DATASET EXTRACT ::
[Start of Attachment]
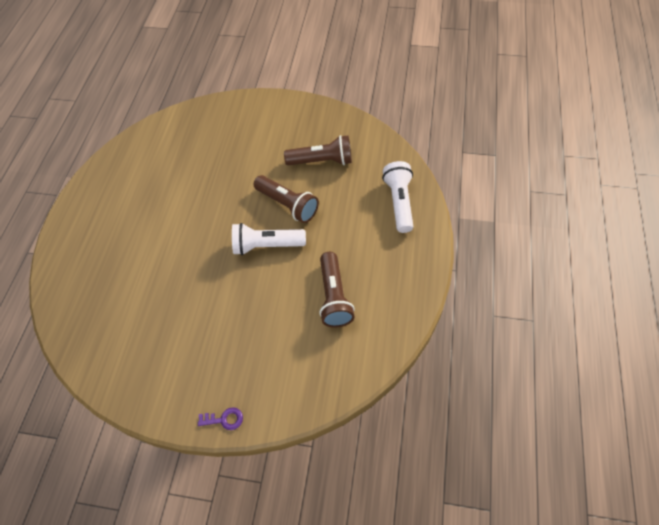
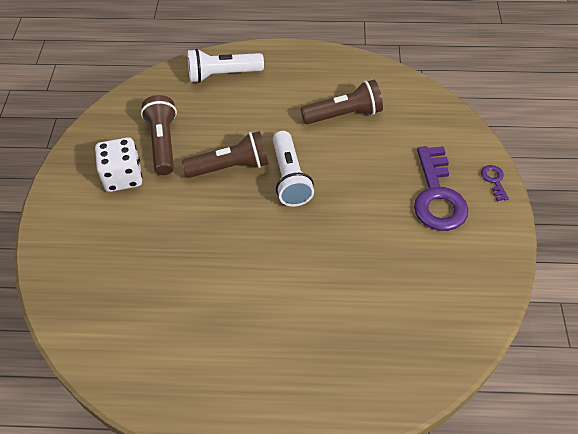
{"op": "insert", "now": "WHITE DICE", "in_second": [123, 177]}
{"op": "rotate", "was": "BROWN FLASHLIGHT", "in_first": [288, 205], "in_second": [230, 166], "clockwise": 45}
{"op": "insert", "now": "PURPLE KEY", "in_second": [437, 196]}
[End of Attachment]
TASK DIRECTIONS :: Reproduce the whole listing above word for word, but not its pictures.

RESPONSE AREA ::
{"op": "insert", "now": "WHITE DICE", "in_second": [123, 177]}
{"op": "rotate", "was": "BROWN FLASHLIGHT", "in_first": [288, 205], "in_second": [230, 166], "clockwise": 45}
{"op": "insert", "now": "PURPLE KEY", "in_second": [437, 196]}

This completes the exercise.